About this task: Work out how many lines in the data include the string "lime"; reply with that number alone.

··· Listed records

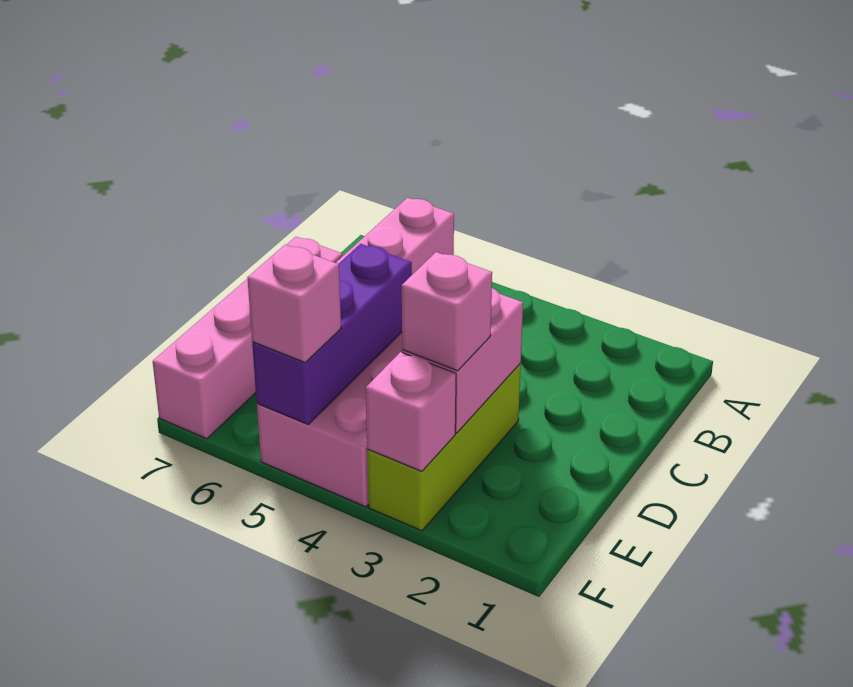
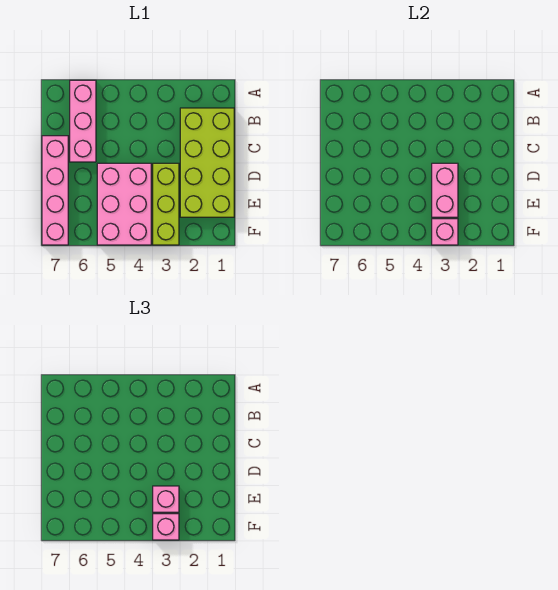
none -> lime 2x4 brick [180,108,234,217]
purple 1x3 brick [252,244,412,424] -> none
pink 1x1 brick [247,245,341,362] -> pink 1x1 brick moved to [153,514,179,540]

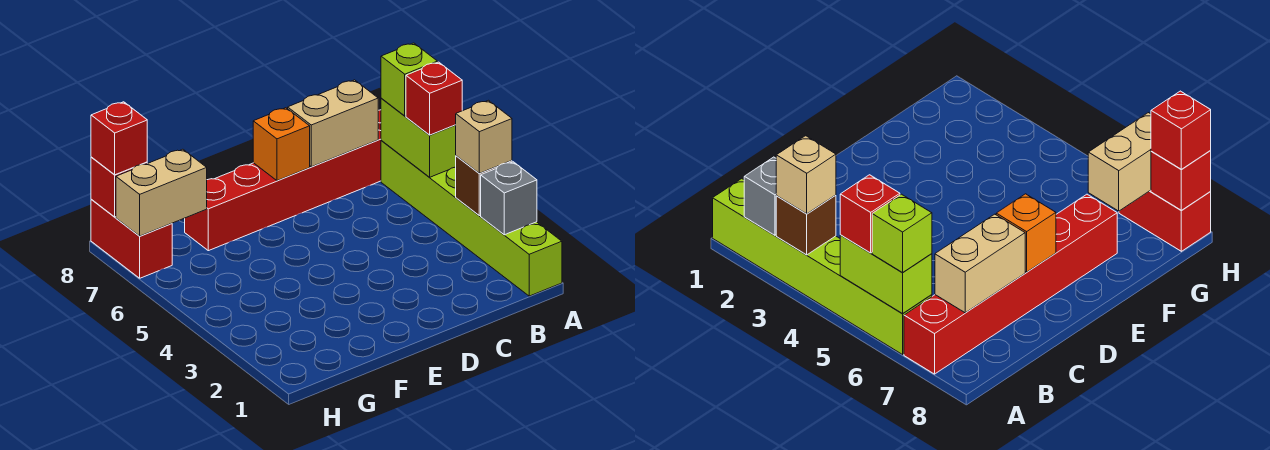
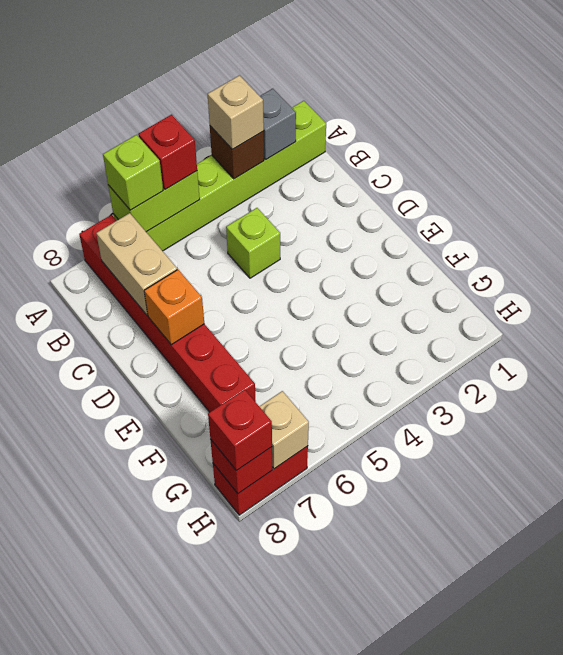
none -> lime 1x1 brick [226,208,280,278]
tan 1x2 brick [116,149,207,236] -> tan 1x1 brick [259,391,309,469]

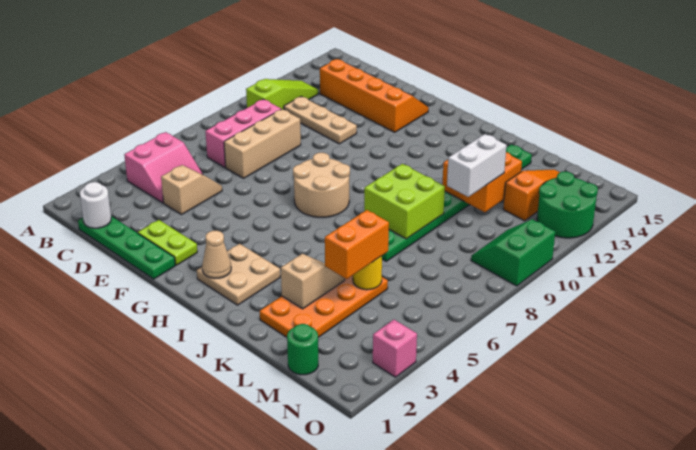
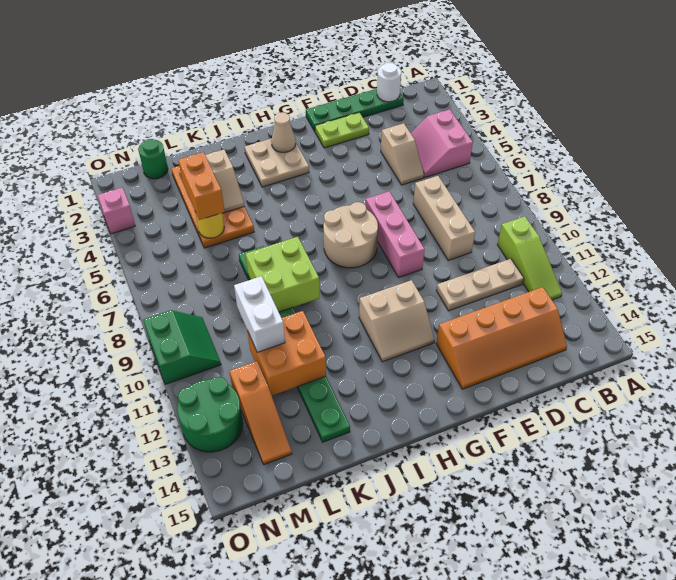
pink 1x3 brick [205,99,281,167] -> pink 1x3 brick moved to [366,191,425,278]
none -> tan 2x2 slope [359,280,435,362]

······

Output for this task: 2